**Task item**
Where the data below contains pictures, omit them; output the rest word for word.

**Exercise data**
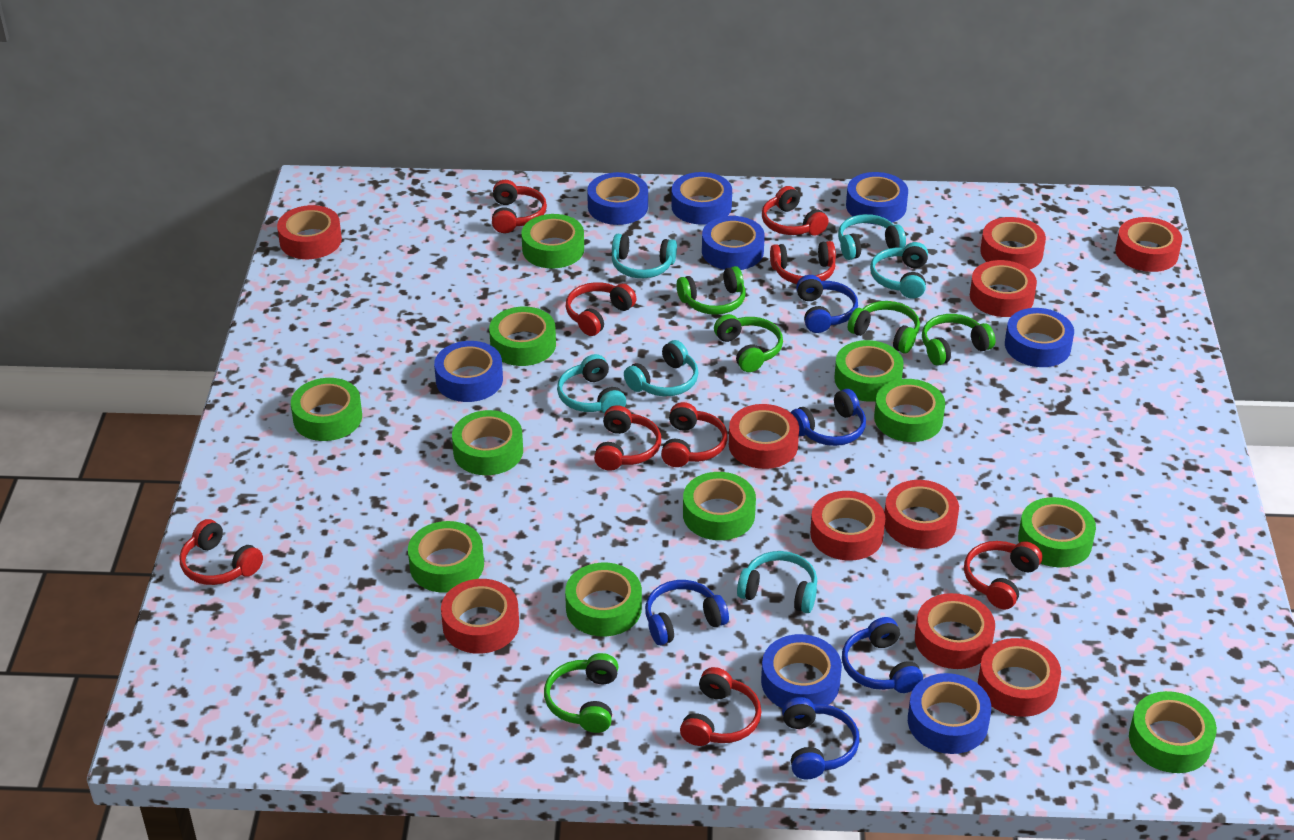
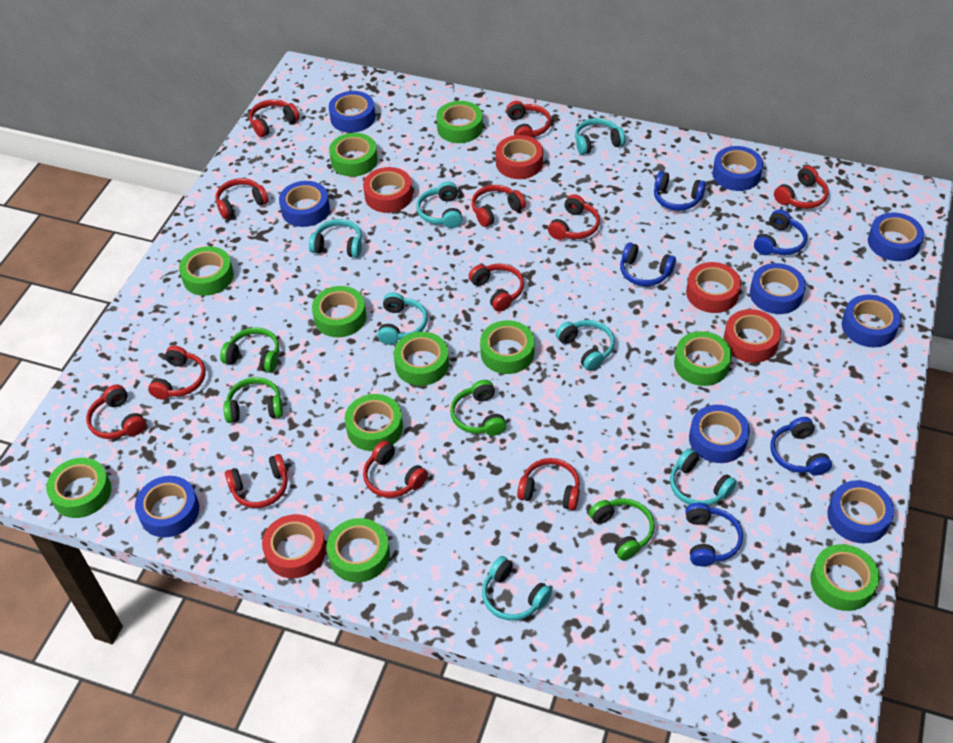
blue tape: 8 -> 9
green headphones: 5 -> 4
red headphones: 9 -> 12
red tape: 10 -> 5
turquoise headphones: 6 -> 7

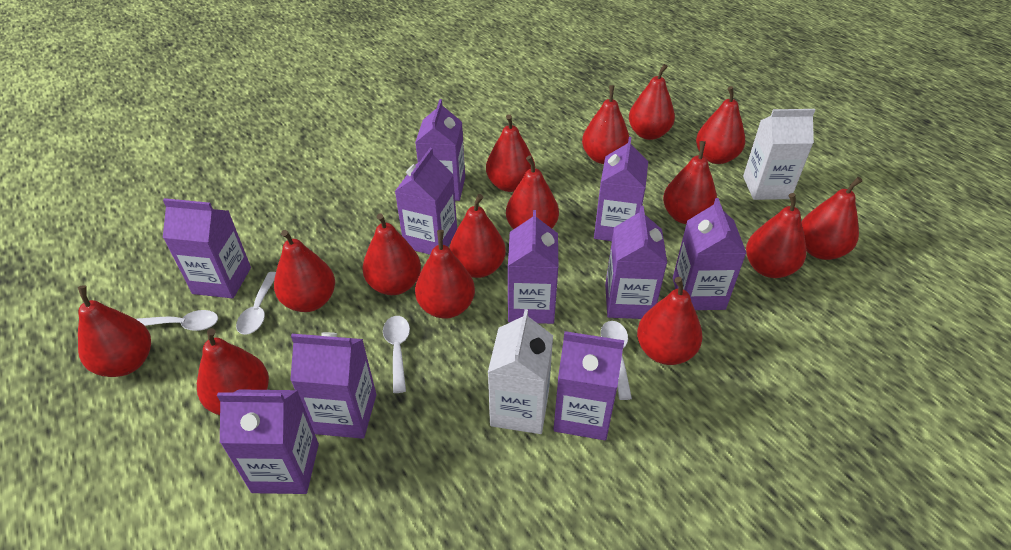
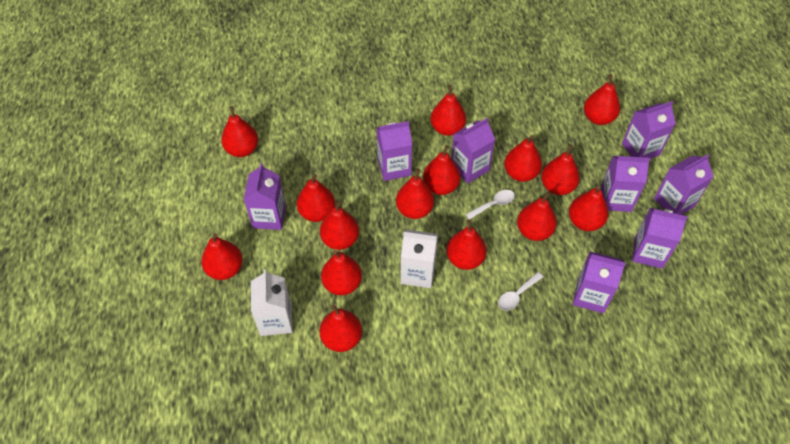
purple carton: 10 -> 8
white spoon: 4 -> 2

**Answer**
blue tape: 8 -> 9
green headphones: 5 -> 4
red headphones: 9 -> 12
red tape: 10 -> 5
turquoise headphones: 6 -> 7

purple carton: 10 -> 8
white spoon: 4 -> 2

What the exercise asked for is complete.